Set down a true copy of the data, with all pictures left out.

[Items listed in a dataset]
········

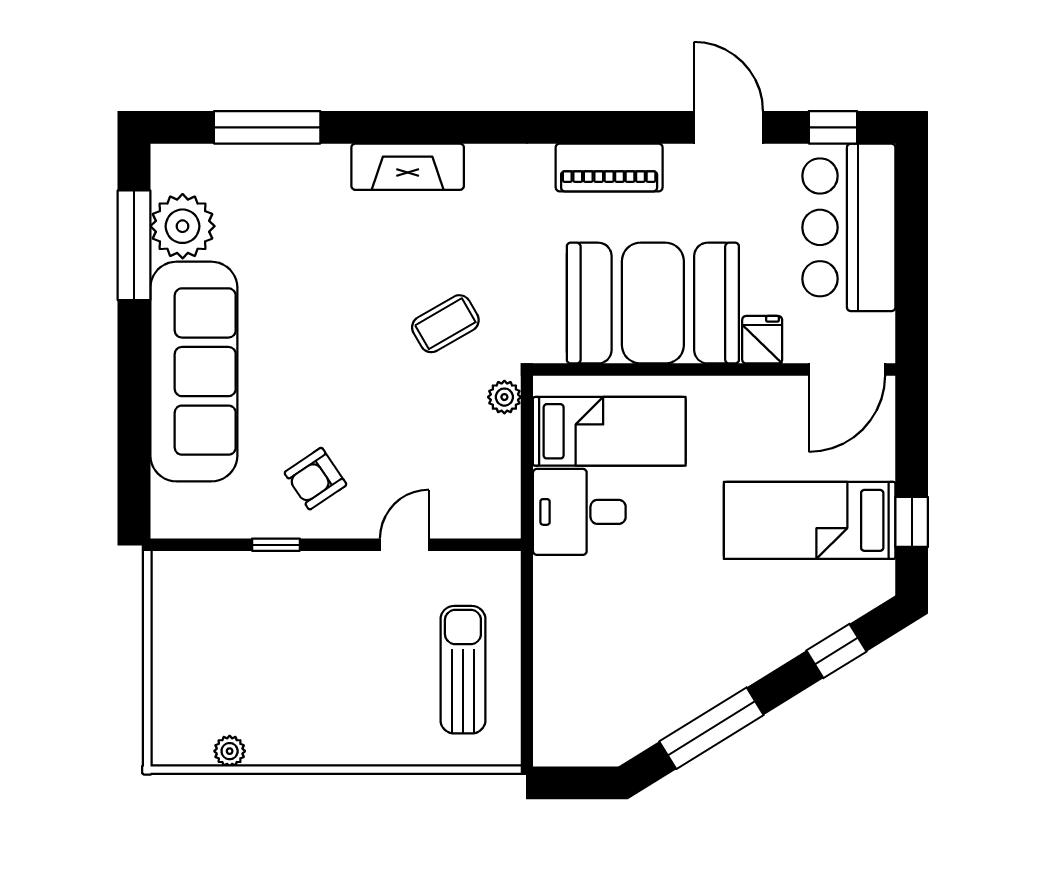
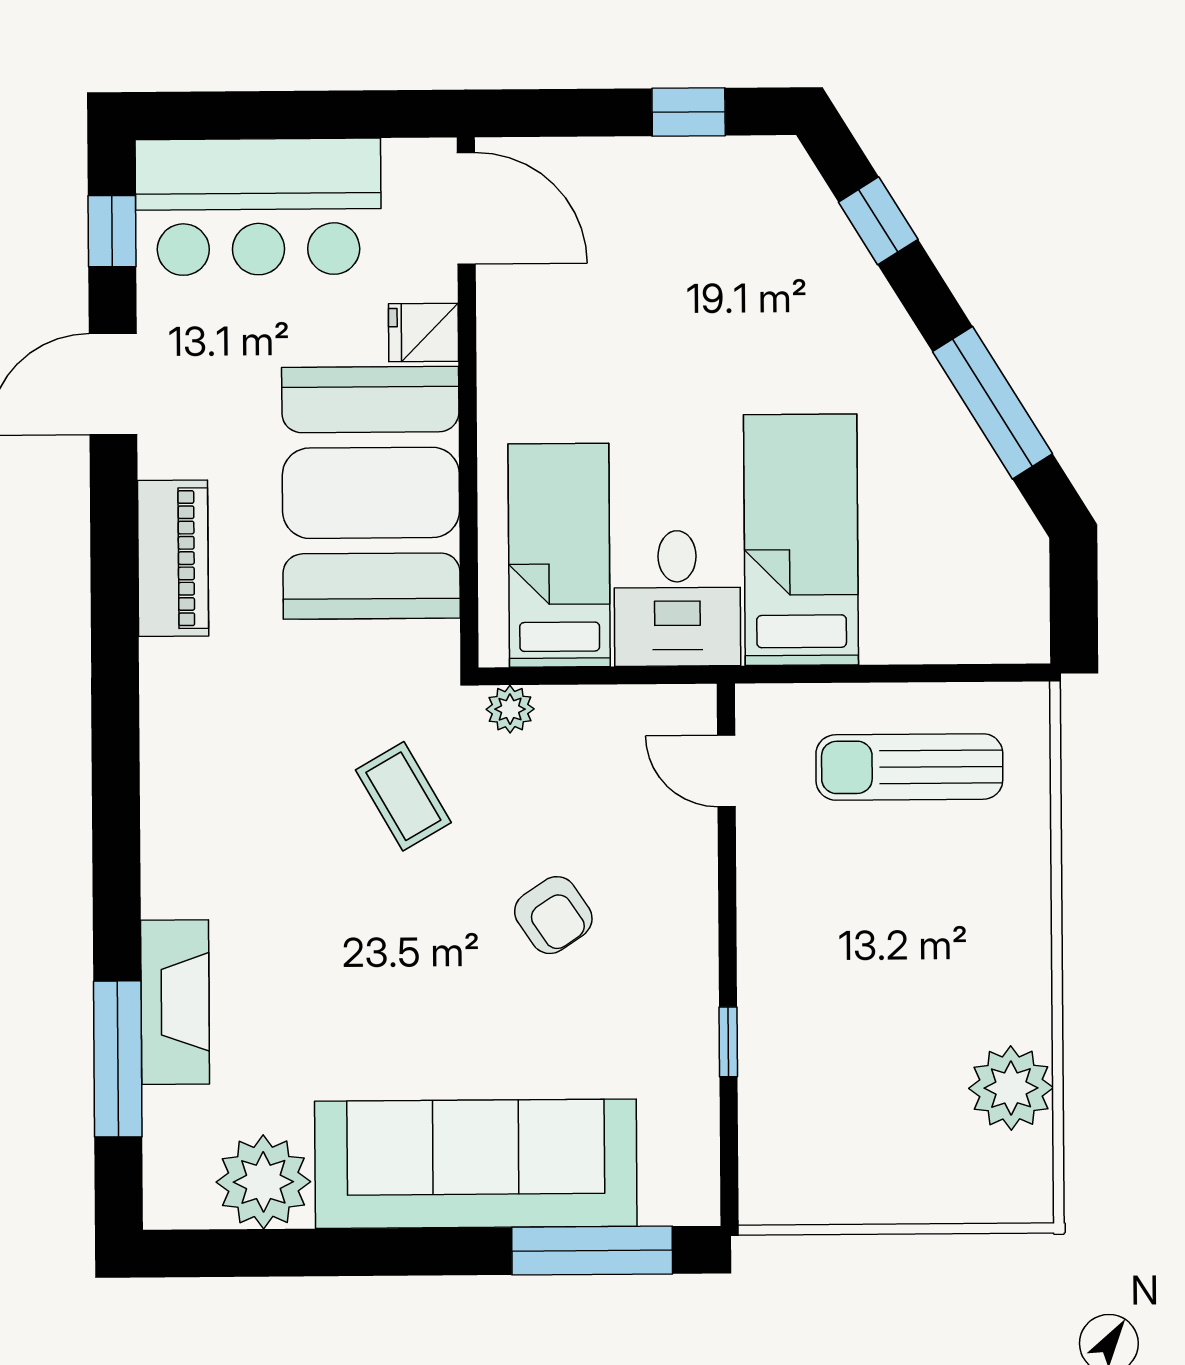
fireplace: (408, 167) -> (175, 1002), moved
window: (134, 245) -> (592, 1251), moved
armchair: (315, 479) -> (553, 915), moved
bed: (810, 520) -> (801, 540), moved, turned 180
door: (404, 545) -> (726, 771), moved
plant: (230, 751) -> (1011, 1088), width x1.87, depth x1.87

········

- _Exercise result_
fireplace: (408, 167) -> (175, 1002), moved
window: (134, 245) -> (592, 1251), moved
armchair: (315, 479) -> (553, 915), moved
bed: (810, 520) -> (801, 540), moved, turned 180
door: (404, 545) -> (726, 771), moved
plant: (230, 751) -> (1011, 1088), width x1.87, depth x1.87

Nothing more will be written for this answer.